Information shown:
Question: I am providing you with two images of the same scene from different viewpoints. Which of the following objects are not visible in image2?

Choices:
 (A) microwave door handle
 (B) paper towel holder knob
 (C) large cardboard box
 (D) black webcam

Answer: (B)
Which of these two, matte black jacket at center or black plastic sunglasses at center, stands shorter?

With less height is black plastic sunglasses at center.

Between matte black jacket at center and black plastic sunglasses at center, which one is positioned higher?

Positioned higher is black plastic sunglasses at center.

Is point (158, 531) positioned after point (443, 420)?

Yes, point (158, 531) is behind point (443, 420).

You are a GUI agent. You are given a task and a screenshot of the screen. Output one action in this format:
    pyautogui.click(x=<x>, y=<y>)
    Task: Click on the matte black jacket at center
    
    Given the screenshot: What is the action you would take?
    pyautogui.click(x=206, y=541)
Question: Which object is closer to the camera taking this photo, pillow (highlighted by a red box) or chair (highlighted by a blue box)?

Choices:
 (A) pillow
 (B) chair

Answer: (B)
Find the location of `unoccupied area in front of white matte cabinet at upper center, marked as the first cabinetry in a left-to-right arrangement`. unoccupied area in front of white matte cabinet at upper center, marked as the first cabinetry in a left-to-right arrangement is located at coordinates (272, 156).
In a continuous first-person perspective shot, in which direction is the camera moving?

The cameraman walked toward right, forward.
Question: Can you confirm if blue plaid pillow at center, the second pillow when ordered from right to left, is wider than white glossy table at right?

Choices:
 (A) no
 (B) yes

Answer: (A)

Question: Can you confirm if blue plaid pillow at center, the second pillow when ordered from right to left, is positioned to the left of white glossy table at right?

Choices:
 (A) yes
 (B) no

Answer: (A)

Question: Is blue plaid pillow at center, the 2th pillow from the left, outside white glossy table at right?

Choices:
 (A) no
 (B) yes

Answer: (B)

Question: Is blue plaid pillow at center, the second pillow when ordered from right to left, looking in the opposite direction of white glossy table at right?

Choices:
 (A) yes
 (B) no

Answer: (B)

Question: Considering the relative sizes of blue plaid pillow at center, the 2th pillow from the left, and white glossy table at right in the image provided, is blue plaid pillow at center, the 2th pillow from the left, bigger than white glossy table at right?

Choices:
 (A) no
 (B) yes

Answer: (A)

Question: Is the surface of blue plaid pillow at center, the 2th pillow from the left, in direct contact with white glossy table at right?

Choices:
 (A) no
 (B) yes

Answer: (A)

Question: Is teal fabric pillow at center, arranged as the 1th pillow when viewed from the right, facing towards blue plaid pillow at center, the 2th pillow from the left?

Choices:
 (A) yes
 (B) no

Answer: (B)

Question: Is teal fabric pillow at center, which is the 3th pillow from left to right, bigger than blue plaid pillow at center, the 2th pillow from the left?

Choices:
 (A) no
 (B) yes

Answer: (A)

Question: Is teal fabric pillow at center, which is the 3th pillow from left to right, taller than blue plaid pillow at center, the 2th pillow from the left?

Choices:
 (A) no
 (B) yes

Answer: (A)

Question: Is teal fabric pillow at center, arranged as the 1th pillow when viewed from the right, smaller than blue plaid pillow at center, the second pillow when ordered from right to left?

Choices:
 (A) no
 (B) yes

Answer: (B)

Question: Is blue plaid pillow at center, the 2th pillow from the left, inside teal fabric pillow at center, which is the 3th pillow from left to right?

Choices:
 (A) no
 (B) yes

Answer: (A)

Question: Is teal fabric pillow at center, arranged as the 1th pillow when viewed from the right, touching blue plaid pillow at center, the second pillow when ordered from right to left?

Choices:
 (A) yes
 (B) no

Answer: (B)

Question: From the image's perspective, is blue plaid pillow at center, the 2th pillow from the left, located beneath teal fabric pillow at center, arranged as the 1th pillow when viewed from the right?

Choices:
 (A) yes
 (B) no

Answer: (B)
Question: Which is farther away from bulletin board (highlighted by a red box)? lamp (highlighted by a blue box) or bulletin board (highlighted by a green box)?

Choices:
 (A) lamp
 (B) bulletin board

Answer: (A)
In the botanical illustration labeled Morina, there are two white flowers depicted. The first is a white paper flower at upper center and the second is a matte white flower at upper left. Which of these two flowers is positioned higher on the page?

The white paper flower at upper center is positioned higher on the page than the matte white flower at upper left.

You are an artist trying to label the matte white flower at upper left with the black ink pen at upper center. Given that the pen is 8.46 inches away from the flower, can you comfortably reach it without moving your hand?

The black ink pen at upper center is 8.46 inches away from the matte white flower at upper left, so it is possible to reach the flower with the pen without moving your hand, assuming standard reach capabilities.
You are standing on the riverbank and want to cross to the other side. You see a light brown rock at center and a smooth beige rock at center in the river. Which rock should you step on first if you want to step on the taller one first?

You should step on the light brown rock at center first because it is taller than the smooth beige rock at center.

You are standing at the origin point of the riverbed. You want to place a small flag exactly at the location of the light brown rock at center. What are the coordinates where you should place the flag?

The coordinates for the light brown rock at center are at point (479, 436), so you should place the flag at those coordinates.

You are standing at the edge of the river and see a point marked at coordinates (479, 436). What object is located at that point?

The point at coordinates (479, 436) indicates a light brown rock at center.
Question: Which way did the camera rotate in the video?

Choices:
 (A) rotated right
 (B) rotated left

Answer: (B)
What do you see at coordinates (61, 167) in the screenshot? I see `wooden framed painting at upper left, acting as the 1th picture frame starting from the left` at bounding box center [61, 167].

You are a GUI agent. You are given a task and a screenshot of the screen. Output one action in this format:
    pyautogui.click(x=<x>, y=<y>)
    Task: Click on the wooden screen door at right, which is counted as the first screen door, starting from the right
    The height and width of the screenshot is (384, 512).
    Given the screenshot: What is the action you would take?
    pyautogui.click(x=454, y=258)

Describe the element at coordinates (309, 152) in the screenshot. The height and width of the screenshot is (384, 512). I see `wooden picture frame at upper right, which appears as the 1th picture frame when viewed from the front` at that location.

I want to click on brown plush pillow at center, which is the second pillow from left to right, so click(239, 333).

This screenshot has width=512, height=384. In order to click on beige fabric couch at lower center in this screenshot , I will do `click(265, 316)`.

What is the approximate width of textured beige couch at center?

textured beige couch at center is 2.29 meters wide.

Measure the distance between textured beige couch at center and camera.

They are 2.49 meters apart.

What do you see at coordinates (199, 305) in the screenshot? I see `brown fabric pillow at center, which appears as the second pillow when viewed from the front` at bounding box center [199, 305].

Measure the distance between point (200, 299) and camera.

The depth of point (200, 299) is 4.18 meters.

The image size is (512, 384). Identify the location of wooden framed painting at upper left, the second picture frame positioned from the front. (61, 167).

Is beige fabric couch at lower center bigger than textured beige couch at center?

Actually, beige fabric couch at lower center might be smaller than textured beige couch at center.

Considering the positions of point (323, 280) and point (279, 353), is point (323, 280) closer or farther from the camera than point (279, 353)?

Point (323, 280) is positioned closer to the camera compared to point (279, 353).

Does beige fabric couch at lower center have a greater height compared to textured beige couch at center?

What this task involves:
Extract each line above that contains the word "moving", copying it in full.

Solution:
In a continuous first-person perspective shot, in which direction is the camera moving?
You are an artist trying to label the matte white flower at upper left with the black ink pen at upper center. Given that the pen is 8.46 inches away from the flower, can you comfortably reach it without moving your hand?
The black ink pen at upper center is 8.46 inches away from the matte white flower at upper left, so it is possible to reach the flower with the pen without moving your hand, assuming standard reach capabilities.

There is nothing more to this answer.